Work task:
All lines from the one with "turquoise headphones: 6 -> 5" through the final line of the records below must be written out exactly, with no other text.

(The input Opens)

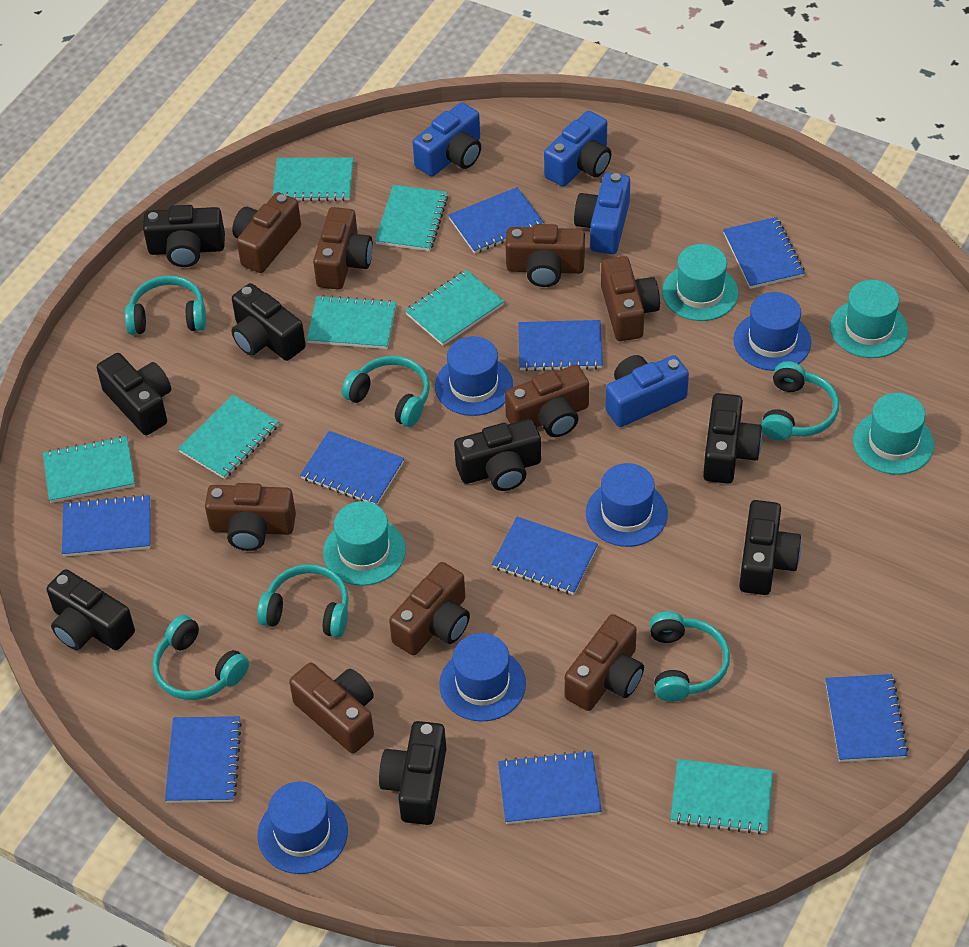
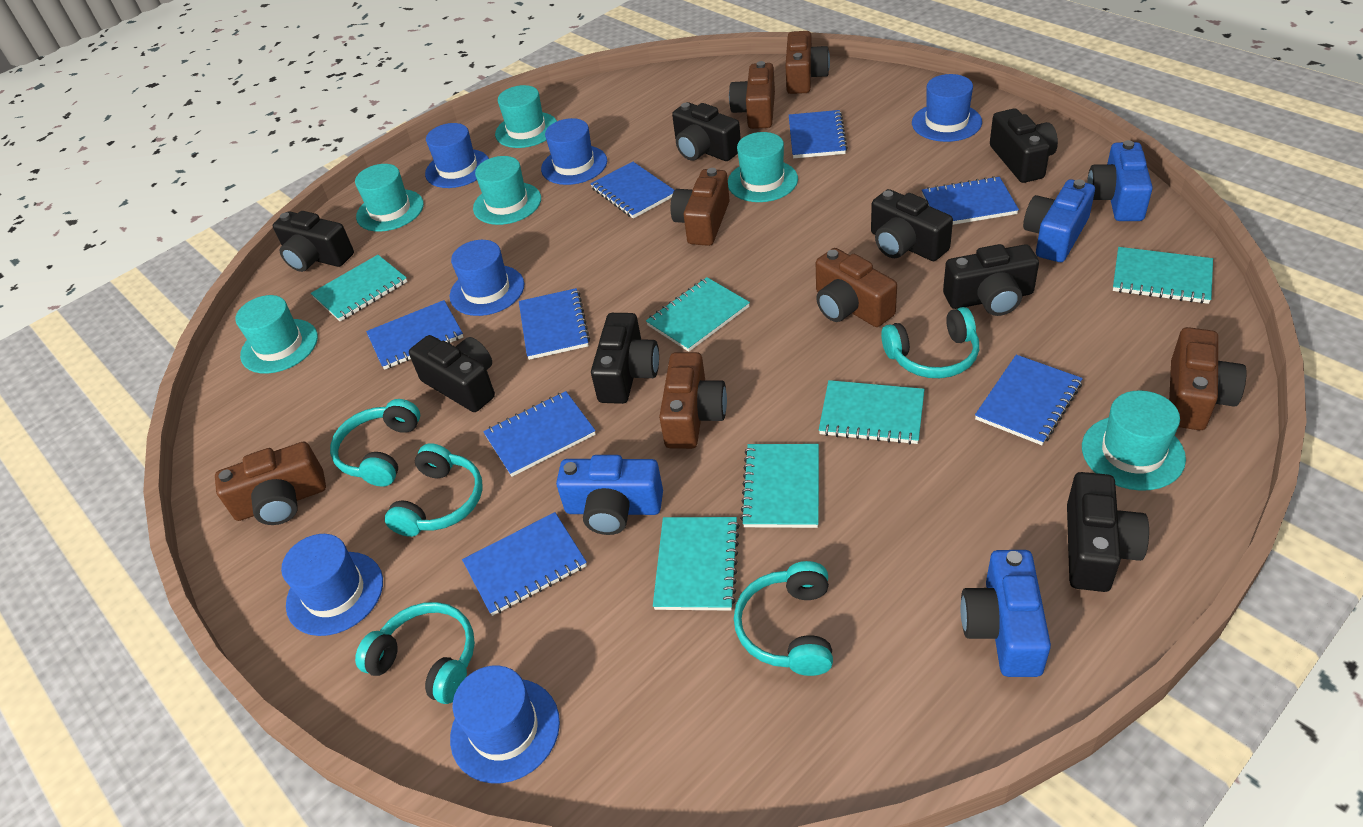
blue hat: 5 -> 6
blue notebook: 9 -> 8
brown camera: 9 -> 7
turquoise hat: 4 -> 6
turquoise headphones: 6 -> 5
turquoise notebook: 7 -> 6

(The input Closes)

Output below:
turquoise headphones: 6 -> 5
turquoise notebook: 7 -> 6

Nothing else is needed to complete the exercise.